Requirement
From the entries that follow, copy exactly the lines beginning at the line holding "(401, 359) = (296, 380): brown key -> none" and continuing through the line holding "(480, 258) = (377, 91): green pear -> none".

--- Dataset entries Enclosed Below ---

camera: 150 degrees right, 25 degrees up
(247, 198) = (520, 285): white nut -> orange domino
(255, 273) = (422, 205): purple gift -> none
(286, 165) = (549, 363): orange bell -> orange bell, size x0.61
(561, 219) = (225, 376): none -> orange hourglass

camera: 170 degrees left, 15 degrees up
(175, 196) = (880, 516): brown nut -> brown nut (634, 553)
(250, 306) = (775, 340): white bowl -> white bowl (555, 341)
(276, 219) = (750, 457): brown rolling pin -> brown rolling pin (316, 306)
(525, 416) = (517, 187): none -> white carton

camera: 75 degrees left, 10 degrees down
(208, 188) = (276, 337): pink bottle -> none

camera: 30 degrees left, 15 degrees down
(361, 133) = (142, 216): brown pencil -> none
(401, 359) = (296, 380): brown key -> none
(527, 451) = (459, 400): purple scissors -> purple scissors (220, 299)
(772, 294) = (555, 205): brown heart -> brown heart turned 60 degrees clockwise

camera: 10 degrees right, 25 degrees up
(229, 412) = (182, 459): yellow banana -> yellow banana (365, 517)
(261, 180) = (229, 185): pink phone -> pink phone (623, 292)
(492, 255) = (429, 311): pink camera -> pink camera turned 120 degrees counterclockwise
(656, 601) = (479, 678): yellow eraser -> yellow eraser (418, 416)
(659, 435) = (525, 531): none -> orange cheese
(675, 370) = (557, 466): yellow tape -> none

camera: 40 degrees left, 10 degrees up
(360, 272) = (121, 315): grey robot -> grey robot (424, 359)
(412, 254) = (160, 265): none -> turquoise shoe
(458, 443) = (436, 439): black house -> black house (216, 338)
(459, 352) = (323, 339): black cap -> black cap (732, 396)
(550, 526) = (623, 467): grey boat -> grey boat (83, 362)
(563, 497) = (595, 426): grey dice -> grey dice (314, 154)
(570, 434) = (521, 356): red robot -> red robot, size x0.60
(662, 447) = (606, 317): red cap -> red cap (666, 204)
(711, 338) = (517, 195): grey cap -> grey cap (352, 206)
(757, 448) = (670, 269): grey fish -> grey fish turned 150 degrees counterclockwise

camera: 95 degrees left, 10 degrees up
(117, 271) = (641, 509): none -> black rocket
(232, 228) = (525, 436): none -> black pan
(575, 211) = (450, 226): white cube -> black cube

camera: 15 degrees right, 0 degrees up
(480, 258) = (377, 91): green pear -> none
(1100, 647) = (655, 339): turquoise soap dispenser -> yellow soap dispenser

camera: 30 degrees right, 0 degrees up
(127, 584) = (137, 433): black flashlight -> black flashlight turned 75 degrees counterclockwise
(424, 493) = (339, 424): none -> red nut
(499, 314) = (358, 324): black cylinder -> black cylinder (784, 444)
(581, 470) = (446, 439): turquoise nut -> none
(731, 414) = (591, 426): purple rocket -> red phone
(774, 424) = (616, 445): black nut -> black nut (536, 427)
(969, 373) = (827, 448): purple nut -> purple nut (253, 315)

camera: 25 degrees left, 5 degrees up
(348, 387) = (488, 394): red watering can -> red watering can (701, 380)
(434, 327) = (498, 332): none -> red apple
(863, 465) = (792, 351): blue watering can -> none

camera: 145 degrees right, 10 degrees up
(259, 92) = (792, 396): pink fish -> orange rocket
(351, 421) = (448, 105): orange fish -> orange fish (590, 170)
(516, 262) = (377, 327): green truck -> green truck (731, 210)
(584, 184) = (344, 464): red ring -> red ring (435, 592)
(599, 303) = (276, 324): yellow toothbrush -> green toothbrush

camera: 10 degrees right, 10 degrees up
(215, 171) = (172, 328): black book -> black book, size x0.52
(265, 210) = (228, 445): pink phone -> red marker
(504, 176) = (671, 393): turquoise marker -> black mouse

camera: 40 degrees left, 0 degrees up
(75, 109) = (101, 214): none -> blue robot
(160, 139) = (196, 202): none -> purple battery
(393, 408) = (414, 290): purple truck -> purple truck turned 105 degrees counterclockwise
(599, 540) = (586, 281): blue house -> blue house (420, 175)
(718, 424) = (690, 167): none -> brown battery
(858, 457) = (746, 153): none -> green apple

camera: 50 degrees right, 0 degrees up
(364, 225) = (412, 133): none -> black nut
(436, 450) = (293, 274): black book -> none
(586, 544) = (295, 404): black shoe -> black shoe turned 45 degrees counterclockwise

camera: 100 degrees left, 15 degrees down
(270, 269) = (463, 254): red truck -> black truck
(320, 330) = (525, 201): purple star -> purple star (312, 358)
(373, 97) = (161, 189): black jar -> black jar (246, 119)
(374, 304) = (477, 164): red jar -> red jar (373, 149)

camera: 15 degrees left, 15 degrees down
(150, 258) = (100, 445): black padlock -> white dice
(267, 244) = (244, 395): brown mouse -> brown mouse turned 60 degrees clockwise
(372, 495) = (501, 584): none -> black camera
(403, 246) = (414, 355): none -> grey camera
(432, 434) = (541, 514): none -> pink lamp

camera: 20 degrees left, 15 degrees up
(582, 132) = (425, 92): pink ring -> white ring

--- End of Enclosed Dataset entries ---

Solution below
(401, 359) = (296, 380): brown key -> none
(527, 451) = (459, 400): purple scissors -> purple scissors (220, 299)
(772, 294) = (555, 205): brown heart -> brown heart turned 60 degrees clockwise

camera: 10 degrees right, 25 degrees up
(229, 412) = (182, 459): yellow banana -> yellow banana (365, 517)
(261, 180) = (229, 185): pink phone -> pink phone (623, 292)
(492, 255) = (429, 311): pink camera -> pink camera turned 120 degrees counterclockwise
(656, 601) = (479, 678): yellow eraser -> yellow eraser (418, 416)
(659, 435) = (525, 531): none -> orange cheese
(675, 370) = (557, 466): yellow tape -> none

camera: 40 degrees left, 10 degrees up
(360, 272) = (121, 315): grey robot -> grey robot (424, 359)
(412, 254) = (160, 265): none -> turquoise shoe
(458, 443) = (436, 439): black house -> black house (216, 338)
(459, 352) = (323, 339): black cap -> black cap (732, 396)
(550, 526) = (623, 467): grey boat -> grey boat (83, 362)
(563, 497) = (595, 426): grey dice -> grey dice (314, 154)
(570, 434) = (521, 356): red robot -> red robot, size x0.60
(662, 447) = (606, 317): red cap -> red cap (666, 204)
(711, 338) = (517, 195): grey cap -> grey cap (352, 206)
(757, 448) = (670, 269): grey fish -> grey fish turned 150 degrees counterclockwise

camera: 95 degrees left, 10 degrees up
(117, 271) = (641, 509): none -> black rocket
(232, 228) = (525, 436): none -> black pan
(575, 211) = (450, 226): white cube -> black cube

camera: 15 degrees right, 0 degrees up
(480, 258) = (377, 91): green pear -> none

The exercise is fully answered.